> Input data:
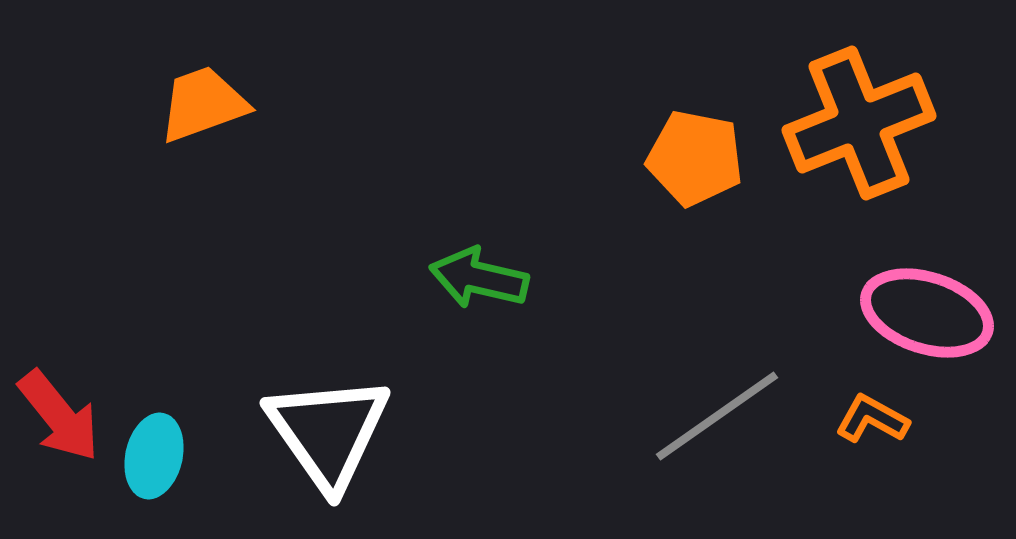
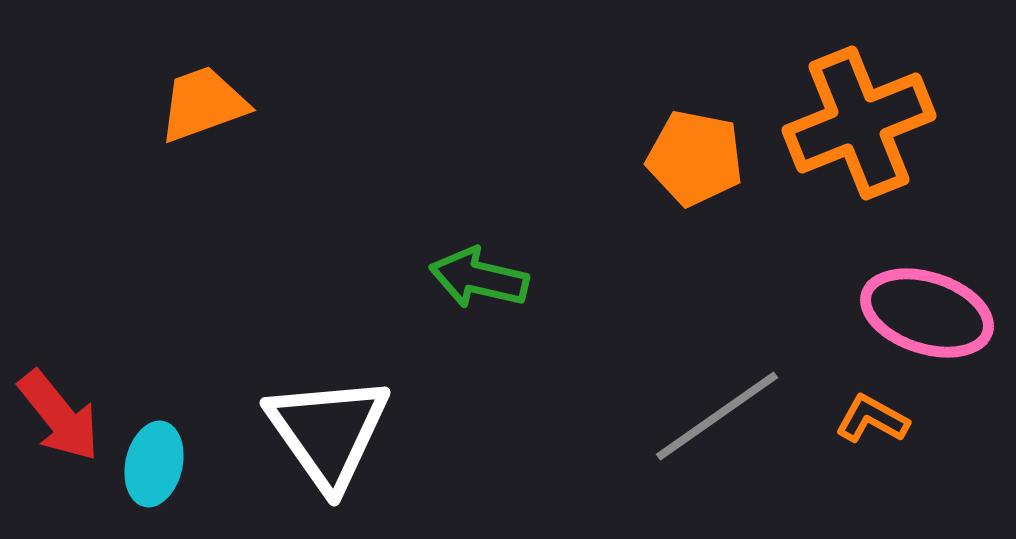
cyan ellipse: moved 8 px down
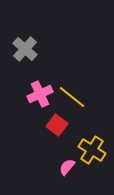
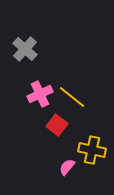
yellow cross: rotated 20 degrees counterclockwise
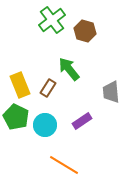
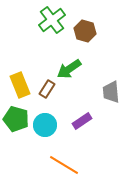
green arrow: rotated 85 degrees counterclockwise
brown rectangle: moved 1 px left, 1 px down
green pentagon: moved 2 px down; rotated 10 degrees counterclockwise
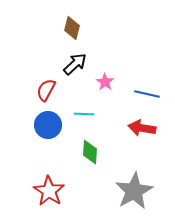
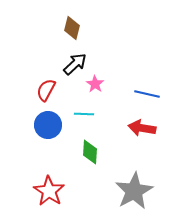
pink star: moved 10 px left, 2 px down
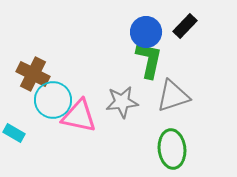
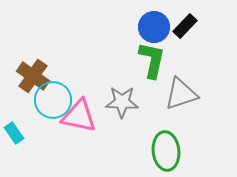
blue circle: moved 8 px right, 5 px up
green L-shape: moved 3 px right
brown cross: moved 2 px down; rotated 8 degrees clockwise
gray triangle: moved 8 px right, 2 px up
gray star: rotated 8 degrees clockwise
cyan rectangle: rotated 25 degrees clockwise
green ellipse: moved 6 px left, 2 px down
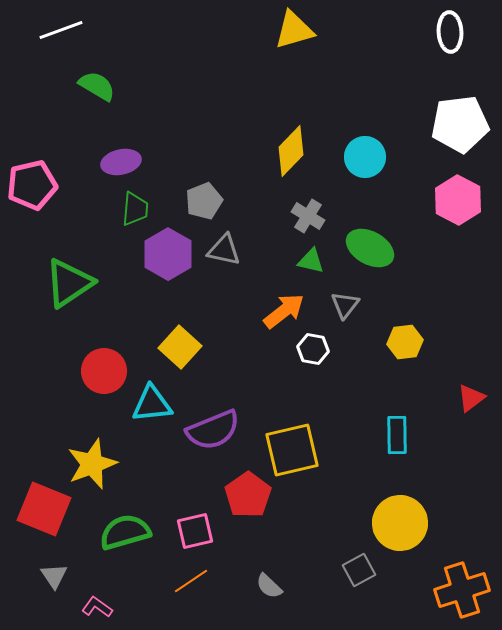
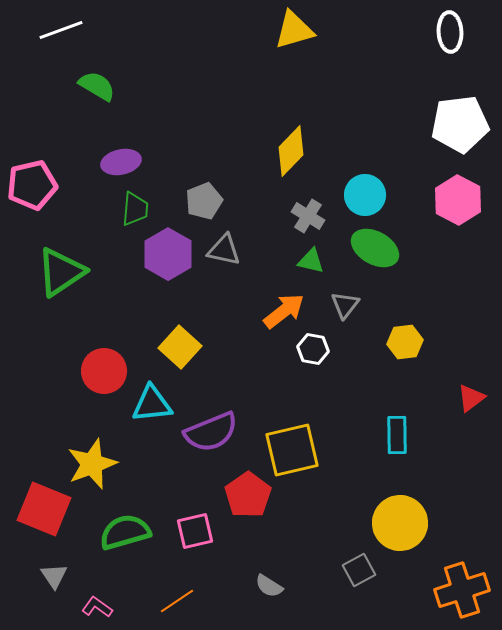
cyan circle at (365, 157): moved 38 px down
green ellipse at (370, 248): moved 5 px right
green triangle at (69, 283): moved 8 px left, 11 px up
purple semicircle at (213, 430): moved 2 px left, 2 px down
orange line at (191, 581): moved 14 px left, 20 px down
gray semicircle at (269, 586): rotated 12 degrees counterclockwise
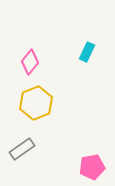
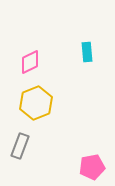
cyan rectangle: rotated 30 degrees counterclockwise
pink diamond: rotated 25 degrees clockwise
gray rectangle: moved 2 px left, 3 px up; rotated 35 degrees counterclockwise
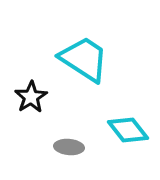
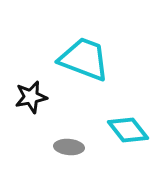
cyan trapezoid: rotated 12 degrees counterclockwise
black star: rotated 20 degrees clockwise
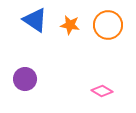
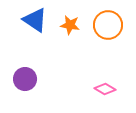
pink diamond: moved 3 px right, 2 px up
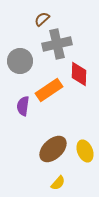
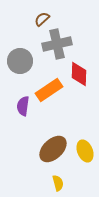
yellow semicircle: rotated 56 degrees counterclockwise
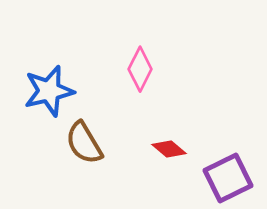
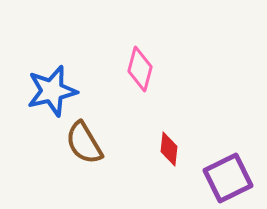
pink diamond: rotated 12 degrees counterclockwise
blue star: moved 3 px right
red diamond: rotated 56 degrees clockwise
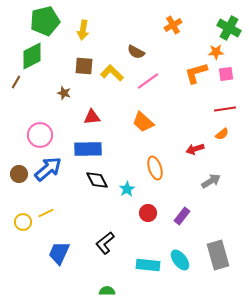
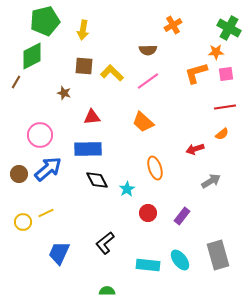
brown semicircle: moved 12 px right, 2 px up; rotated 30 degrees counterclockwise
red line: moved 2 px up
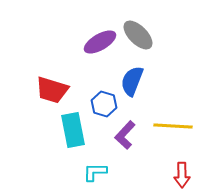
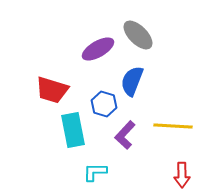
purple ellipse: moved 2 px left, 7 px down
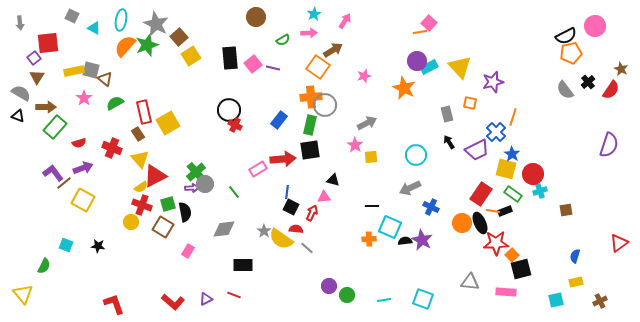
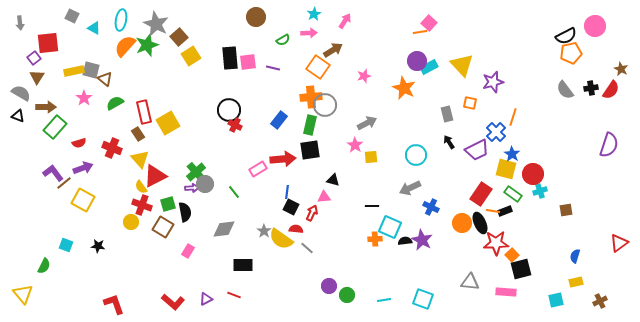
pink square at (253, 64): moved 5 px left, 2 px up; rotated 30 degrees clockwise
yellow triangle at (460, 67): moved 2 px right, 2 px up
black cross at (588, 82): moved 3 px right, 6 px down; rotated 32 degrees clockwise
yellow semicircle at (141, 187): rotated 88 degrees clockwise
orange cross at (369, 239): moved 6 px right
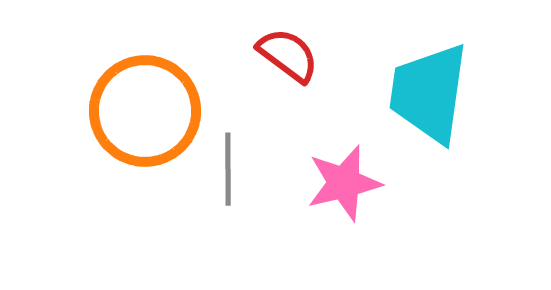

> Exercise prompt: Can you recast the lines of all the entries above as a single numbered list, leaving out any blank lines and every picture?

> Right answer:
1. cyan ellipse: moved 8 px down
2. yellow cross: rotated 20 degrees counterclockwise
3. green arrow: rotated 85 degrees counterclockwise
4. brown rectangle: moved 1 px left, 1 px down
5. green pentagon: moved 2 px down; rotated 10 degrees counterclockwise
6. pink star: moved 10 px left, 2 px down
7. blue circle: moved 8 px right, 5 px up
8. green L-shape: moved 3 px right
9. brown cross: moved 2 px down; rotated 8 degrees clockwise
10. gray triangle: moved 8 px right, 2 px up
11. gray star: rotated 8 degrees clockwise
12. cyan rectangle: rotated 25 degrees clockwise
13. green ellipse: moved 6 px left, 2 px down
14. cyan circle at (365, 157): moved 38 px down
15. green ellipse at (370, 248): moved 5 px right
16. green triangle at (69, 283): moved 8 px left, 11 px up
17. purple semicircle at (213, 430): moved 2 px left, 2 px down
18. orange line at (191, 581): moved 14 px left, 20 px down
19. gray semicircle at (269, 586): rotated 12 degrees counterclockwise
20. cyan rectangle: rotated 30 degrees counterclockwise
21. pink diamond: rotated 25 degrees clockwise
22. gray rectangle: moved 2 px left, 3 px up; rotated 35 degrees counterclockwise
23. cyan trapezoid: rotated 12 degrees counterclockwise
24. black star: rotated 20 degrees clockwise
25. pink diamond: moved 3 px right, 2 px up
26. yellow semicircle: rotated 56 degrees counterclockwise
27. pink diamond: rotated 12 degrees counterclockwise
28. blue star: moved 3 px right
29. red diamond: rotated 56 degrees clockwise
30. brown semicircle: moved 12 px right, 2 px up; rotated 30 degrees counterclockwise
31. red line: moved 2 px up
32. purple ellipse: moved 2 px left, 7 px down
33. pink square at (253, 64): moved 5 px left, 2 px up; rotated 30 degrees clockwise
34. yellow triangle at (460, 67): moved 2 px right, 2 px up
35. black cross at (588, 82): moved 3 px right, 6 px down; rotated 32 degrees clockwise
36. yellow semicircle at (141, 187): rotated 88 degrees clockwise
37. orange cross at (369, 239): moved 6 px right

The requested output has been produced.